━━ Entries provided ━━
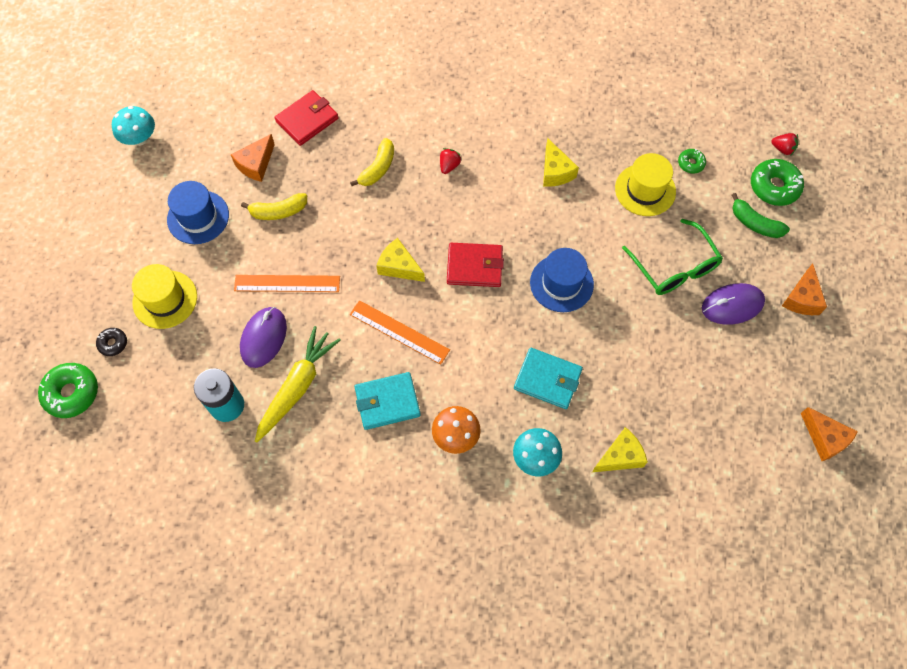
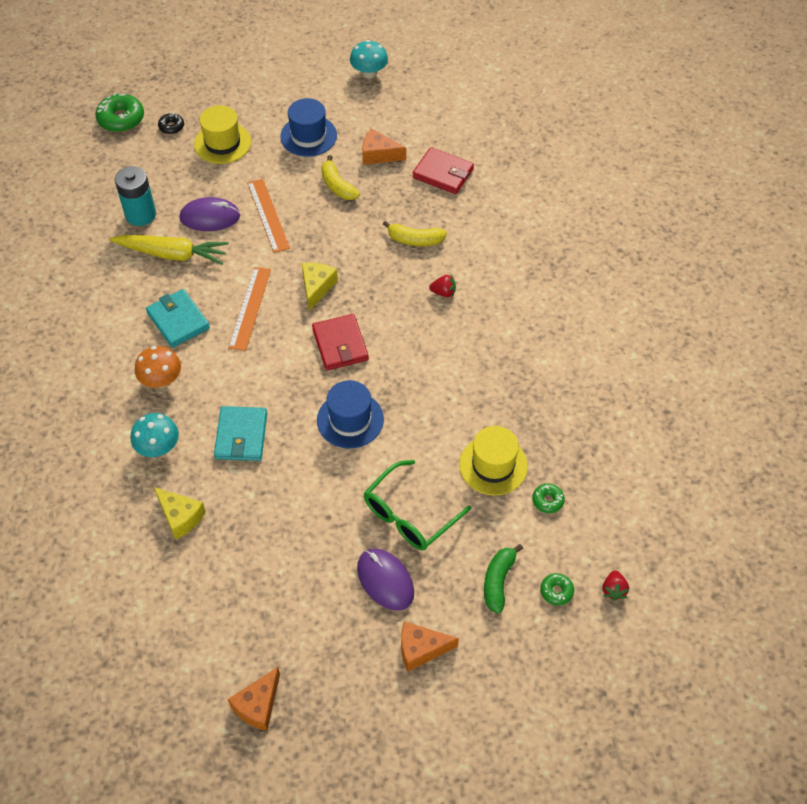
camera: 70 degrees right, 10 degrees down
(555, 171) = (478, 380): yellow cheese -> none
(774, 187) = (556, 591): green donut -> green donut, size x0.54

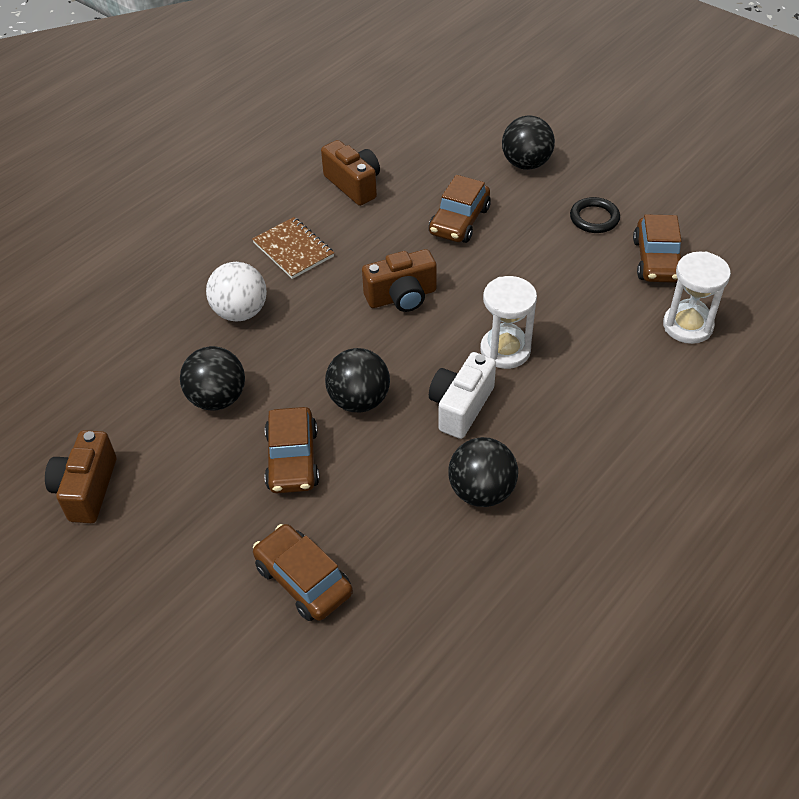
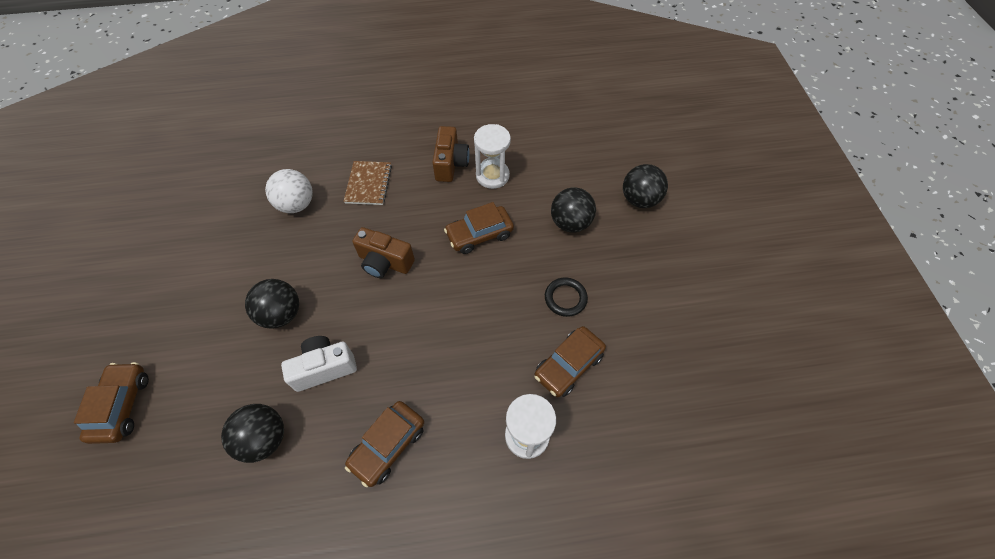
camera: 40 degrees right, 10 degrees up
(87, 489) = (112, 255): brown camera -> none
(217, 398) = (223, 251): black ball -> black ball (639, 199)
(292, 459) = (208, 322): brown car -> brown car (388, 445)
(505, 350) = (395, 350): white hourglass -> white hourglass (492, 176)

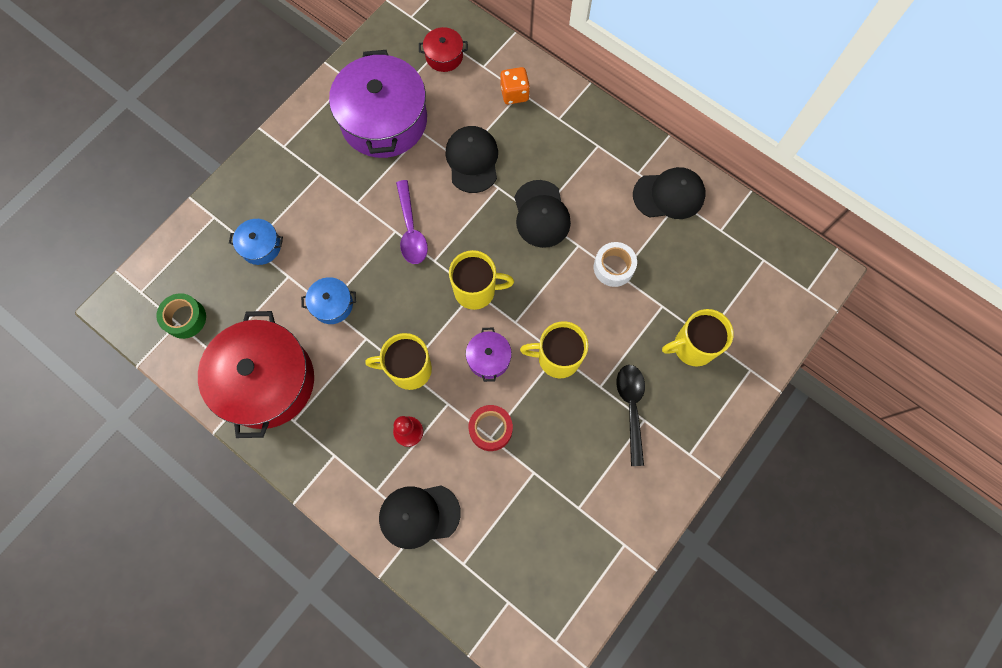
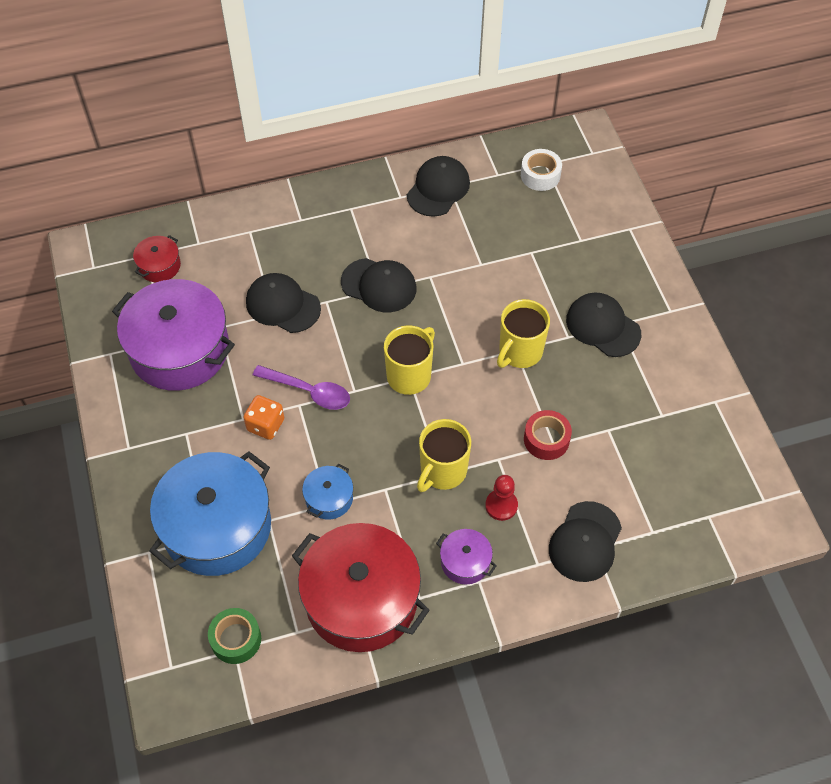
camera: 55 degrees left, 15 degrees down
(261, 246) = (217, 527): blue pot -> blue pot, size x2.24
(489, 358) = (480, 403): purple pot -> purple pot (465, 562)
(514, 93) = (247, 236): orange dice -> orange dice (265, 425)
(613, 267) = (470, 264): white tape -> white tape (540, 175)
(631, 408) = (603, 326): black spoon -> black cap
(692, 347) = (582, 254): yellow mug -> none

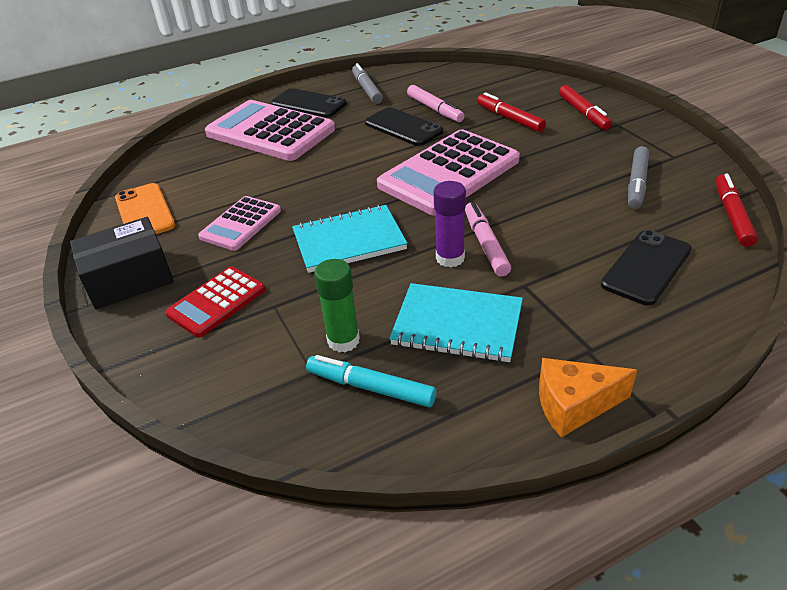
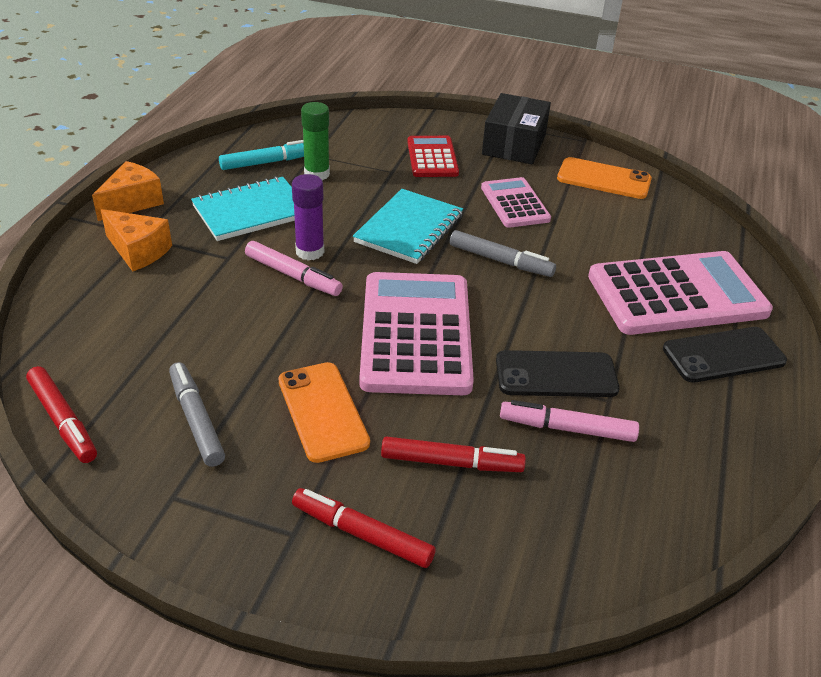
camera: 130 degrees right, 0 degrees up
(367, 89) = (711, 422): grey marker -> grey marker (500, 261)
(554, 159) = (323, 411): none -> orange phone
(605, 331) = (138, 251): none -> orange cheese
(646, 267) = (131, 317): black phone -> none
━━━
Your answer should consist only of the count of lines in the data that contain "yellow".

■ Solution below
2